● **What you are asked to do**
Return every record below exactly as given, images excluded.

======== Data supplied ========

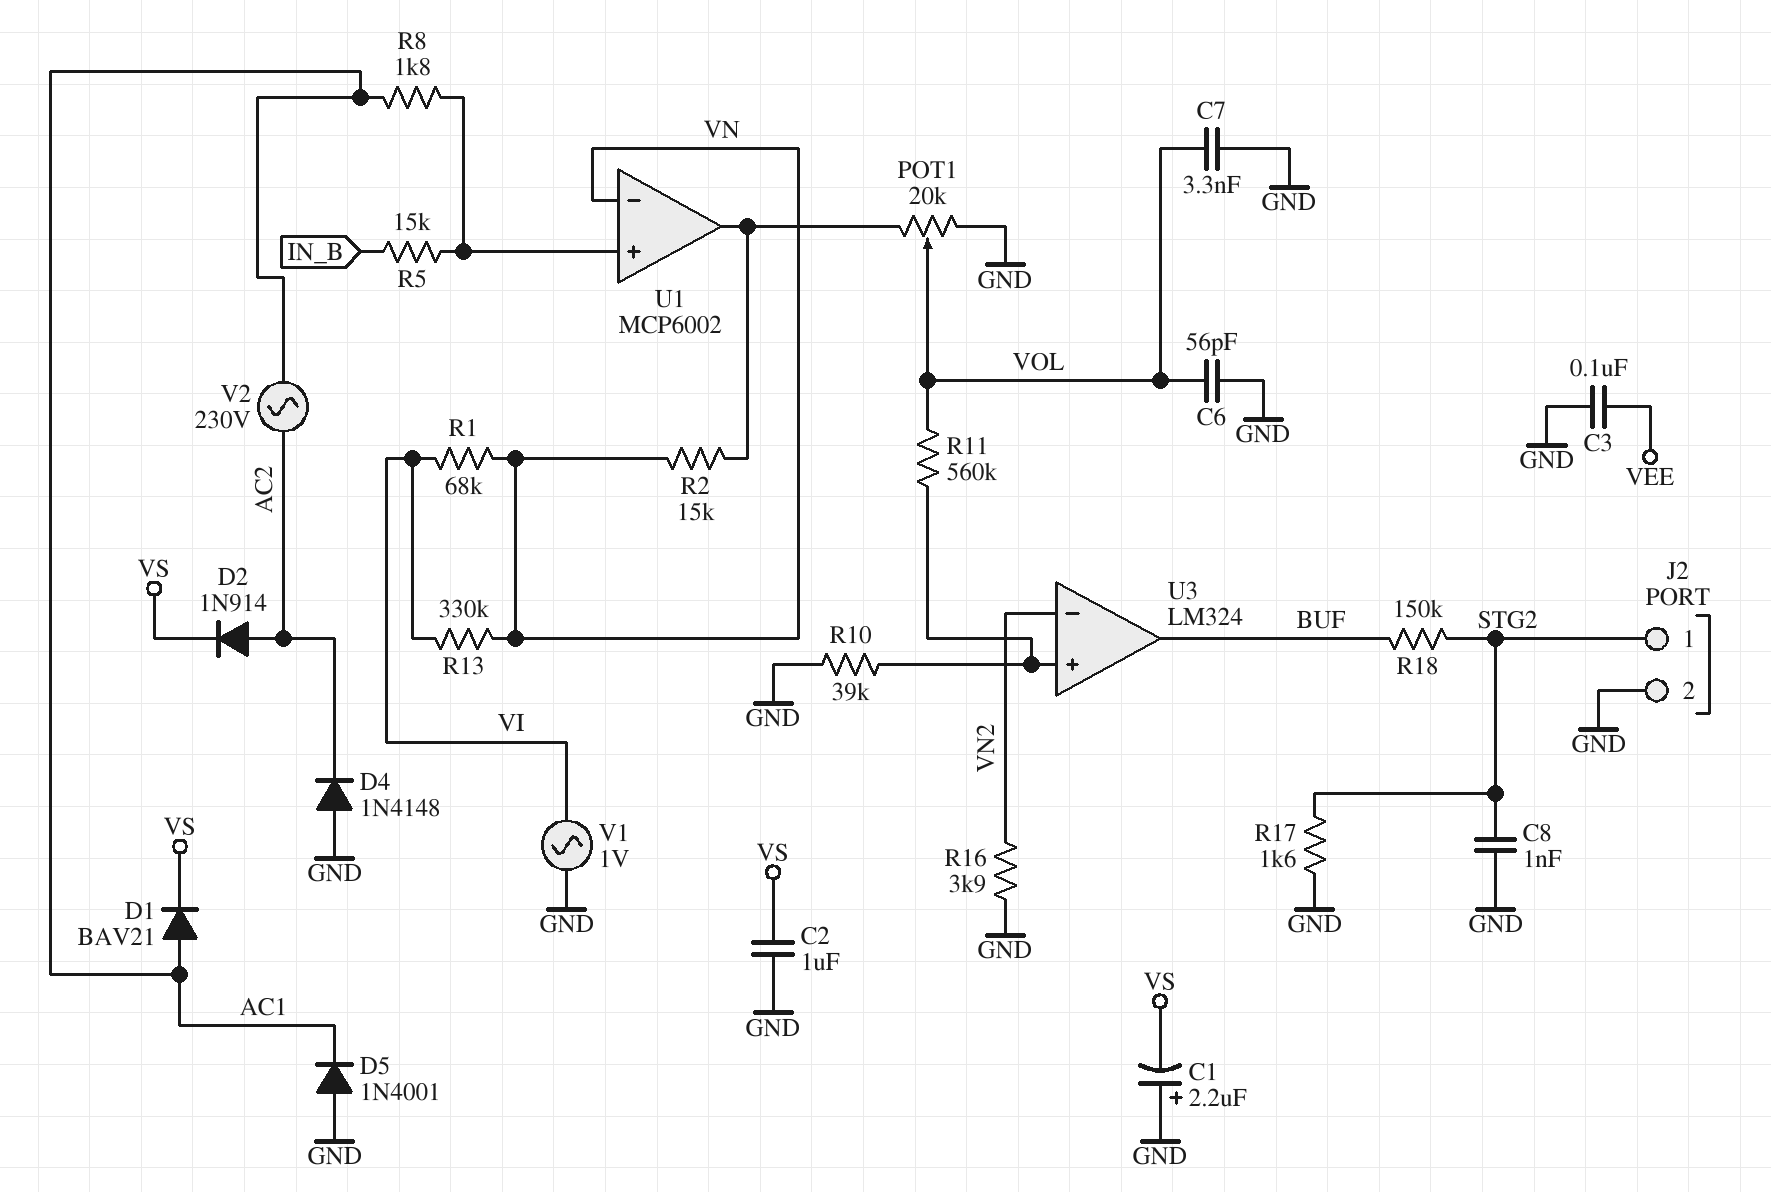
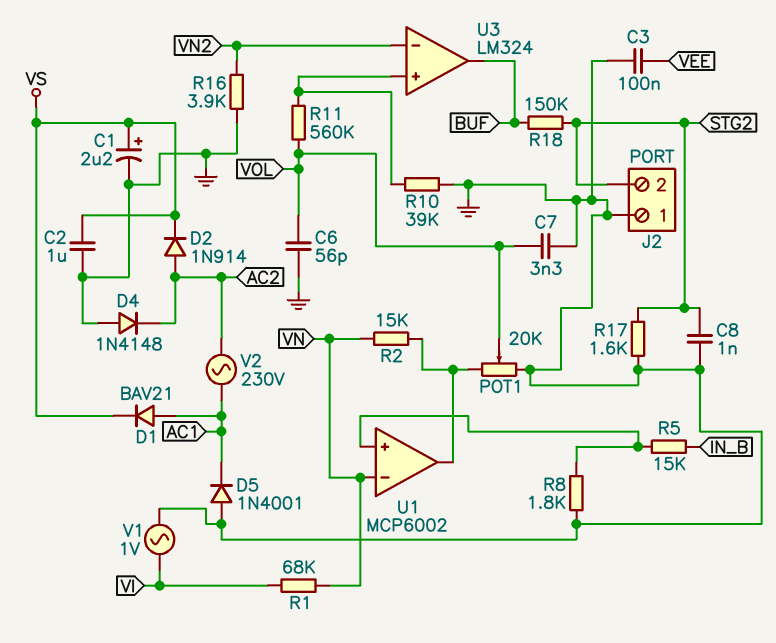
C1: 2.2uF (plus GND, minus VS) -> 2.2uF (plus VS, minus GND)
J2 pin 1: STG2 -> GND
J2 pin 2: GND -> STG2
R8: 1.8k (AC1, U1/in+) -> 1.8k (GND, U1/in+)
R13: 330k (VI, VN) -> none

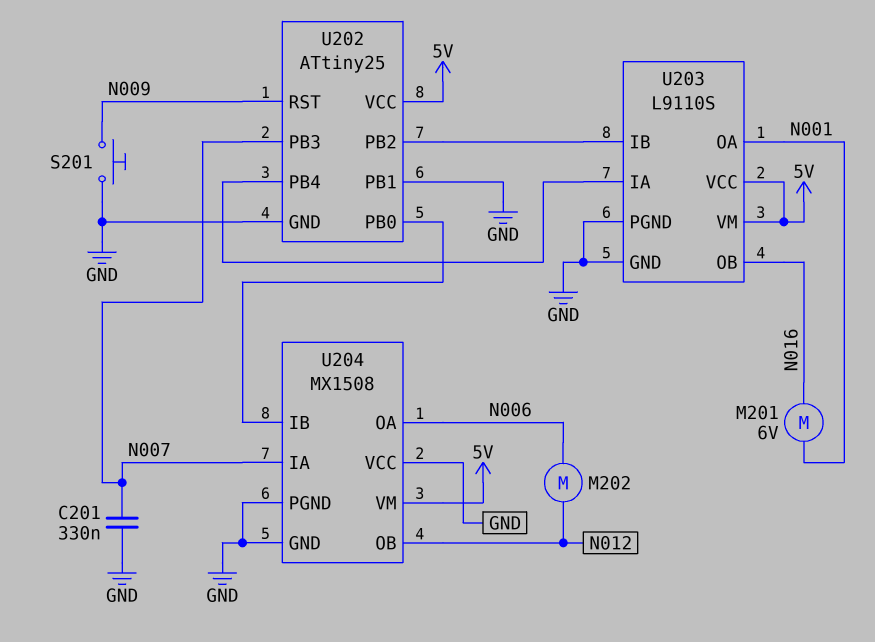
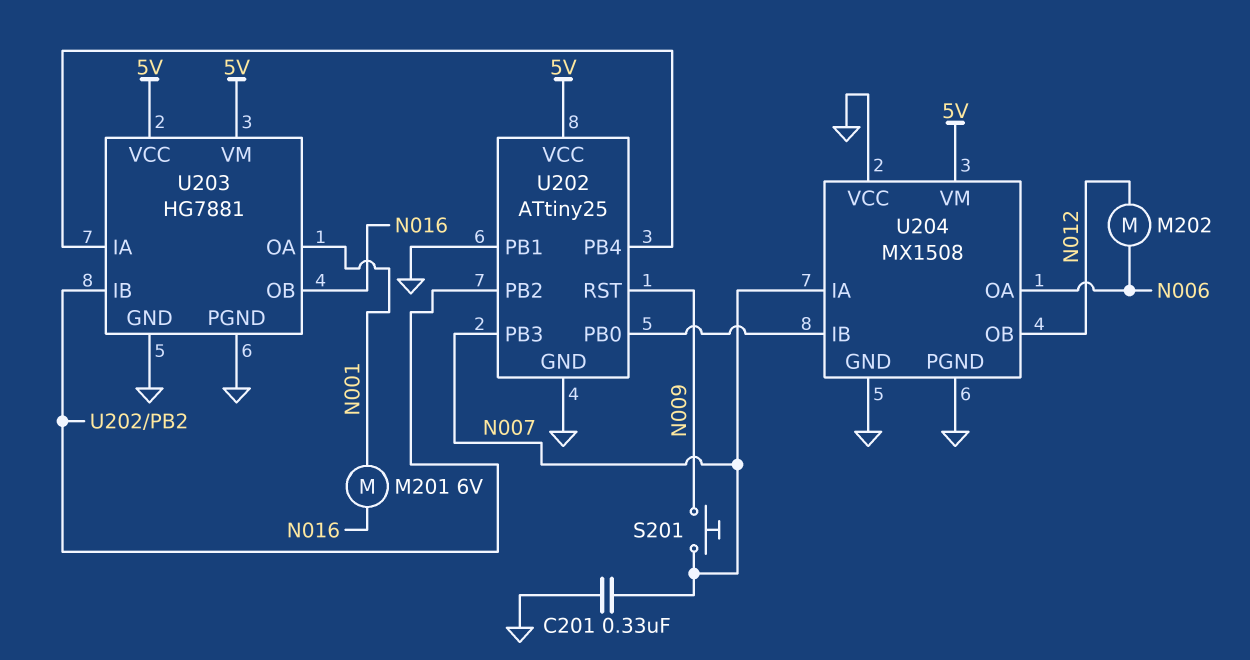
S201: button (GND, N009) -> button (N007, N009)
U203: L9110S -> HG7881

========

● **Task result**
C1: 2.2uF (plus GND, minus VS) -> 2.2uF (plus VS, minus GND)
J2 pin 1: STG2 -> GND
J2 pin 2: GND -> STG2
R8: 1.8k (AC1, U1/in+) -> 1.8k (GND, U1/in+)
R13: 330k (VI, VN) -> none

S201: button (GND, N009) -> button (N007, N009)
U203: L9110S -> HG7881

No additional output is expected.